Work to be completed: Read through the data, and wherever a line holds the word "yellow", write that line out.

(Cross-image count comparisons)
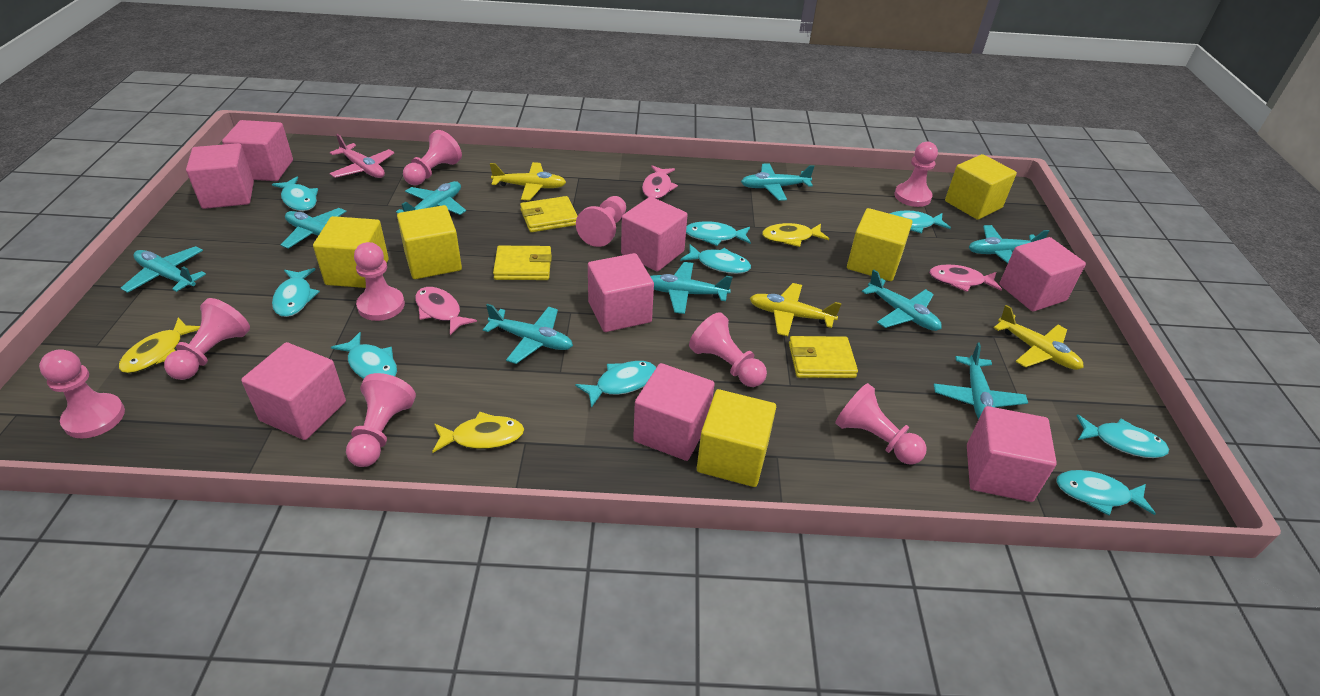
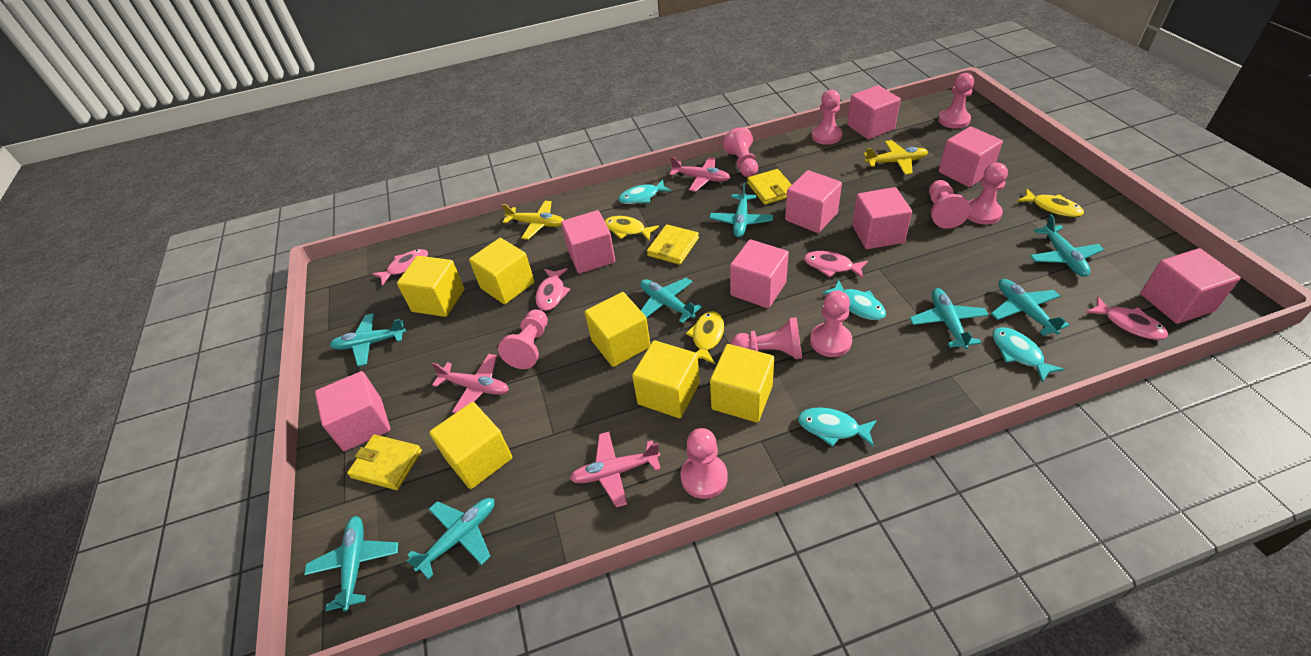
pink fish: 3 -> 4
pink plane: 1 -> 3
turquoise fish: 9 -> 4
turquoise plane: 9 -> 8
yellow cube: 5 -> 6
yellow plane: 3 -> 2

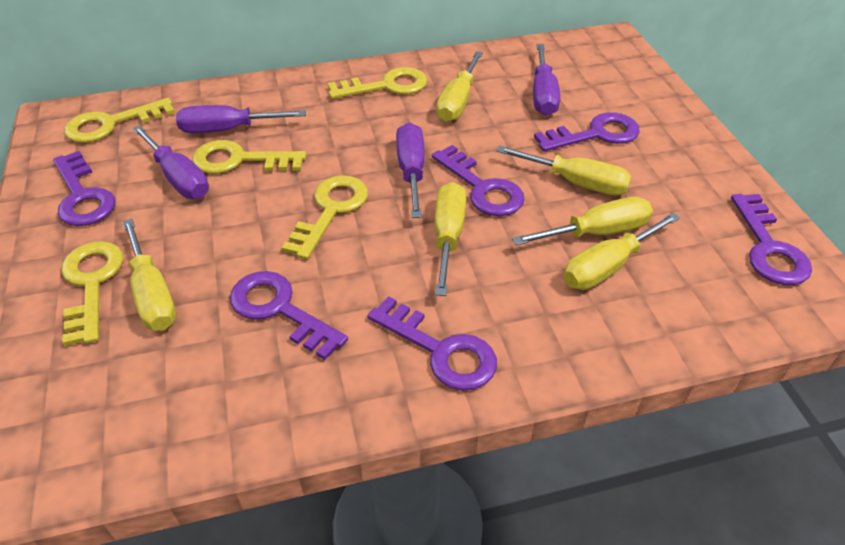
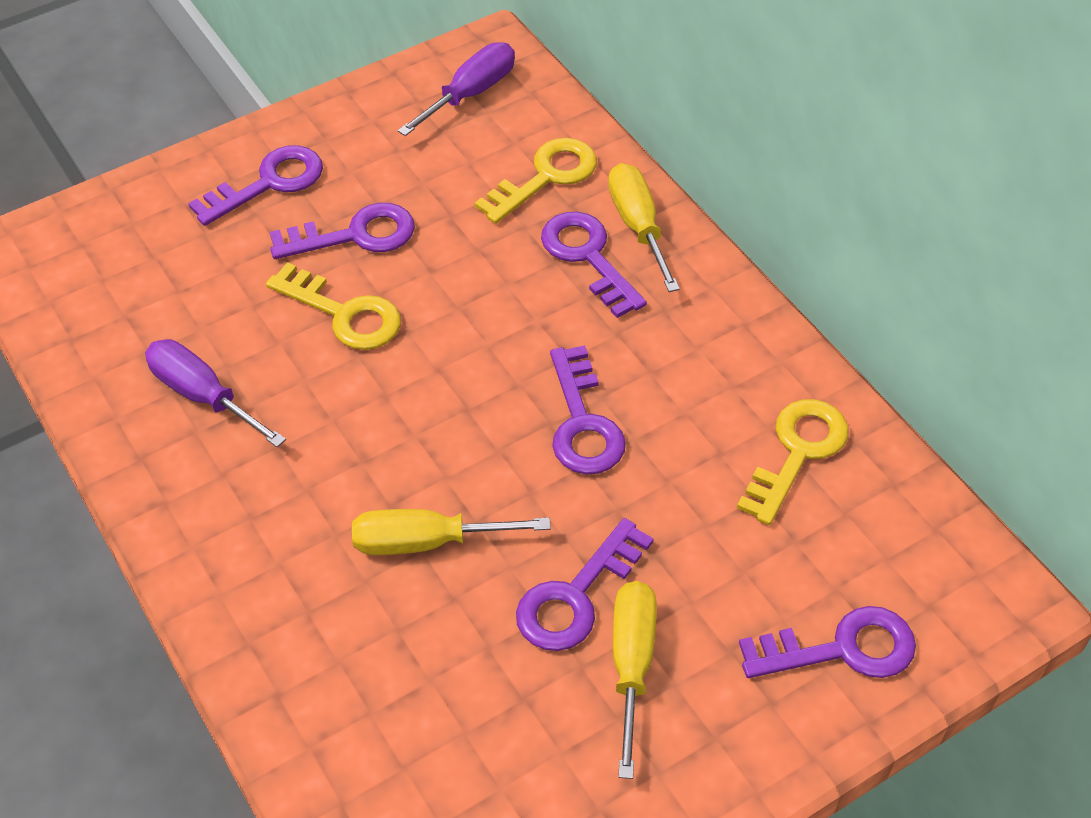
purple screwdriver: 4 -> 2
yellow key: 5 -> 3
yellow screwdriver: 6 -> 3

Solved problem:
yellow cube: 5 -> 6
yellow plane: 3 -> 2
yellow key: 5 -> 3
yellow screwdriver: 6 -> 3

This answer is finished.